◆ **SOURCE RECORDS**:
------------
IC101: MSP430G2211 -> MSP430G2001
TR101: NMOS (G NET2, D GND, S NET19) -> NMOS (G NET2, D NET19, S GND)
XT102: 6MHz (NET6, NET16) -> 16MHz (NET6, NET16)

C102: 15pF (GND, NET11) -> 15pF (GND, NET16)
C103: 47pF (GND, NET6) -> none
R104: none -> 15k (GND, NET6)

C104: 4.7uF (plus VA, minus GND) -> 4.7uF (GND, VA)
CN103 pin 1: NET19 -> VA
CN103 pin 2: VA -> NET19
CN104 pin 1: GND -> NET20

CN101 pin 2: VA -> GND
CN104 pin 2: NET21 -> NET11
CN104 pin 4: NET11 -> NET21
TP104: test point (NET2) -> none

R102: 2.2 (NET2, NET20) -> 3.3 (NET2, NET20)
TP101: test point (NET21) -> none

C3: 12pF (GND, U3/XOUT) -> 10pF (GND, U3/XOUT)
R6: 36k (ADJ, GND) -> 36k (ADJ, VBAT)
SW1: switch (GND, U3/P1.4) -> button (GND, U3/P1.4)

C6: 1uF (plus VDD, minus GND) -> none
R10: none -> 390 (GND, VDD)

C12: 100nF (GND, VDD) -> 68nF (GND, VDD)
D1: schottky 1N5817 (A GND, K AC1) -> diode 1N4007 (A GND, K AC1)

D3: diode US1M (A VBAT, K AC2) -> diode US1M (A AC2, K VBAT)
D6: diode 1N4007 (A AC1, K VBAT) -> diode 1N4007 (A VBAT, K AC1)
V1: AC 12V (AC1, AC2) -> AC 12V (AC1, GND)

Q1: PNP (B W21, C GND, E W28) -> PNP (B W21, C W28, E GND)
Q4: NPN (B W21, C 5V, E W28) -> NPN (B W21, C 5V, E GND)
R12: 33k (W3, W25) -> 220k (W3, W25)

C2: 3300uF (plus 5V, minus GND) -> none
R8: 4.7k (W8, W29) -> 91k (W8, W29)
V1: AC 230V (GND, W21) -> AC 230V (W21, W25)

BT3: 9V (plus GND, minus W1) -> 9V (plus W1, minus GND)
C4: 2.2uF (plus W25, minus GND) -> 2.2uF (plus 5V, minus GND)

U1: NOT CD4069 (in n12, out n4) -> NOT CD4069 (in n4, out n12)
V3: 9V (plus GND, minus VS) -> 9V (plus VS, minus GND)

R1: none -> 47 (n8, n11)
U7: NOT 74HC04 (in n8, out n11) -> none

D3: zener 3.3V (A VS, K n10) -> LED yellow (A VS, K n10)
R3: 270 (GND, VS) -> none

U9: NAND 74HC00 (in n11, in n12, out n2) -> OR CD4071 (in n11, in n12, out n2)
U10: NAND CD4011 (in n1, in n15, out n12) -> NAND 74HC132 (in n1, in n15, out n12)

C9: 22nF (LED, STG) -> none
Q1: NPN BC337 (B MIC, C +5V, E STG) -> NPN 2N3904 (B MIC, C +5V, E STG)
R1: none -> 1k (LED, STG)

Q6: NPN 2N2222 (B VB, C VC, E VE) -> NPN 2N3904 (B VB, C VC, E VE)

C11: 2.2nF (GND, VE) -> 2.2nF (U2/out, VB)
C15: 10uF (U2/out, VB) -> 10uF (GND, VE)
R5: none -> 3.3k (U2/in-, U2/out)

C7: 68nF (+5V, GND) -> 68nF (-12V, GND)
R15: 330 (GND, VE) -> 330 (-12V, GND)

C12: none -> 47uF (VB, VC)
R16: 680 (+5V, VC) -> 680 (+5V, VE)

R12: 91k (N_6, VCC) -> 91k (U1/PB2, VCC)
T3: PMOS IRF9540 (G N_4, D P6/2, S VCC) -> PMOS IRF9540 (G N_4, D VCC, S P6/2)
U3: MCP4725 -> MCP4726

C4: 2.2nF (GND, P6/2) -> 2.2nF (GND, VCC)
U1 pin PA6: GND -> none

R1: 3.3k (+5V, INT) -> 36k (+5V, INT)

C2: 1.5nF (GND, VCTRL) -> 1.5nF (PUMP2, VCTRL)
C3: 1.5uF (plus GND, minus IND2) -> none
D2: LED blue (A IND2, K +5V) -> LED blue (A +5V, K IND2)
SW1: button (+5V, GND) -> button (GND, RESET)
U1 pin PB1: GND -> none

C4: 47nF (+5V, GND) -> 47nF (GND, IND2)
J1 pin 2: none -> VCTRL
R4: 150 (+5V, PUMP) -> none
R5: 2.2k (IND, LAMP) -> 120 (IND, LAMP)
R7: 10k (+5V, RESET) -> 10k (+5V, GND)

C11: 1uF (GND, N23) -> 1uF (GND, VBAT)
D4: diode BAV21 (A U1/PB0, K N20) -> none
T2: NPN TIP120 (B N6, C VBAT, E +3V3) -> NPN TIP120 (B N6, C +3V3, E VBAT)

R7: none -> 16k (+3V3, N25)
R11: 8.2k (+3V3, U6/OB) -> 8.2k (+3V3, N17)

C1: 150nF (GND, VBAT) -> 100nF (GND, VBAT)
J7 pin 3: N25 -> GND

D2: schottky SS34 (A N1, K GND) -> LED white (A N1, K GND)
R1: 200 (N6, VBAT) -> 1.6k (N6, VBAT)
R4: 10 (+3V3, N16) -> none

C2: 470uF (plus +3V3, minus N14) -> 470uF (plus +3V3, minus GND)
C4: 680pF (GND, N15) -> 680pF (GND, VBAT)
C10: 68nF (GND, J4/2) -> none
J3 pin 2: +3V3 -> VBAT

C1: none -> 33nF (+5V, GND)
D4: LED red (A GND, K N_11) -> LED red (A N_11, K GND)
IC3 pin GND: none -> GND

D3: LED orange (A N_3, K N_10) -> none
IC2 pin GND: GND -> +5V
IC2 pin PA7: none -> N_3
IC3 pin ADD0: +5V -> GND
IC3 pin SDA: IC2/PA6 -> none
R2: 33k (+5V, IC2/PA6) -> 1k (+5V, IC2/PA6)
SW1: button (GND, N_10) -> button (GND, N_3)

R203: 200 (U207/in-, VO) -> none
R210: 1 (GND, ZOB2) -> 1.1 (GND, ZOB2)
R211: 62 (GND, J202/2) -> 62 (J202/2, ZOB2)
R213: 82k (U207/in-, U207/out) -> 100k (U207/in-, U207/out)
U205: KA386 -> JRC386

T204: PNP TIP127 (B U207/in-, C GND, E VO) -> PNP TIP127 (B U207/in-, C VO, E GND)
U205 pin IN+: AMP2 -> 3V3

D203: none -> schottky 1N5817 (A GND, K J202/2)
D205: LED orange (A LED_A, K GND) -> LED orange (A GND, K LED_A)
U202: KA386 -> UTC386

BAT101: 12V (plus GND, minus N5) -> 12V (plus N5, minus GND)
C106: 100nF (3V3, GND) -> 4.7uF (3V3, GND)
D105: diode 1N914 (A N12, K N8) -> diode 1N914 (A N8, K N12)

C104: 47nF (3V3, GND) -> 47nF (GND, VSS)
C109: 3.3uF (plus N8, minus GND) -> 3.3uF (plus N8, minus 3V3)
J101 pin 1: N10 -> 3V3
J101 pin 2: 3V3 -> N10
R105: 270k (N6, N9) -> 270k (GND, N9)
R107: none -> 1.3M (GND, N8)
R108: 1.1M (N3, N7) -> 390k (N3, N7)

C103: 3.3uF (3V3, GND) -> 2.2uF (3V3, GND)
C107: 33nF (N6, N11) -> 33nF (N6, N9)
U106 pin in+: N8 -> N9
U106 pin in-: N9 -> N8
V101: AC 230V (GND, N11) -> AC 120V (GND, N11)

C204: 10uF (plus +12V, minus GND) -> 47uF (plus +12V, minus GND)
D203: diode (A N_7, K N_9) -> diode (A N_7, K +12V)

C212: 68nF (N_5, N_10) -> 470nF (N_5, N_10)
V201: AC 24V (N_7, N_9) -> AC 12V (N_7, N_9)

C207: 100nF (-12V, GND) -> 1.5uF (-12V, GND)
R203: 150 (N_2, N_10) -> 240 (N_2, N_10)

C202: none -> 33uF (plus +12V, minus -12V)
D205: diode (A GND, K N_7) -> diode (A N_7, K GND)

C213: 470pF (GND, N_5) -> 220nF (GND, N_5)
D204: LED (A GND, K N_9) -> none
------------
◆ **TASK DETAILS**:
Extract the lines of the preceding material that run from the line with "Q4: NPN (B W21, C" through the line with "C15: 10uF (U2/out, VB) -> 10uF (GND, VE)", inclusive, reproducing them exactly and adding nothing.

◆ **ANSWER**:
Q4: NPN (B W21, C 5V, E W28) -> NPN (B W21, C 5V, E GND)
R12: 33k (W3, W25) -> 220k (W3, W25)

C2: 3300uF (plus 5V, minus GND) -> none
R8: 4.7k (W8, W29) -> 91k (W8, W29)
V1: AC 230V (GND, W21) -> AC 230V (W21, W25)

BT3: 9V (plus GND, minus W1) -> 9V (plus W1, minus GND)
C4: 2.2uF (plus W25, minus GND) -> 2.2uF (plus 5V, minus GND)

U1: NOT CD4069 (in n12, out n4) -> NOT CD4069 (in n4, out n12)
V3: 9V (plus GND, minus VS) -> 9V (plus VS, minus GND)

R1: none -> 47 (n8, n11)
U7: NOT 74HC04 (in n8, out n11) -> none

D3: zener 3.3V (A VS, K n10) -> LED yellow (A VS, K n10)
R3: 270 (GND, VS) -> none

U9: NAND 74HC00 (in n11, in n12, out n2) -> OR CD4071 (in n11, in n12, out n2)
U10: NAND CD4011 (in n1, in n15, out n12) -> NAND 74HC132 (in n1, in n15, out n12)

C9: 22nF (LED, STG) -> none
Q1: NPN BC337 (B MIC, C +5V, E STG) -> NPN 2N3904 (B MIC, C +5V, E STG)
R1: none -> 1k (LED, STG)

Q6: NPN 2N2222 (B VB, C VC, E VE) -> NPN 2N3904 (B VB, C VC, E VE)

C11: 2.2nF (GND, VE) -> 2.2nF (U2/out, VB)
C15: 10uF (U2/out, VB) -> 10uF (GND, VE)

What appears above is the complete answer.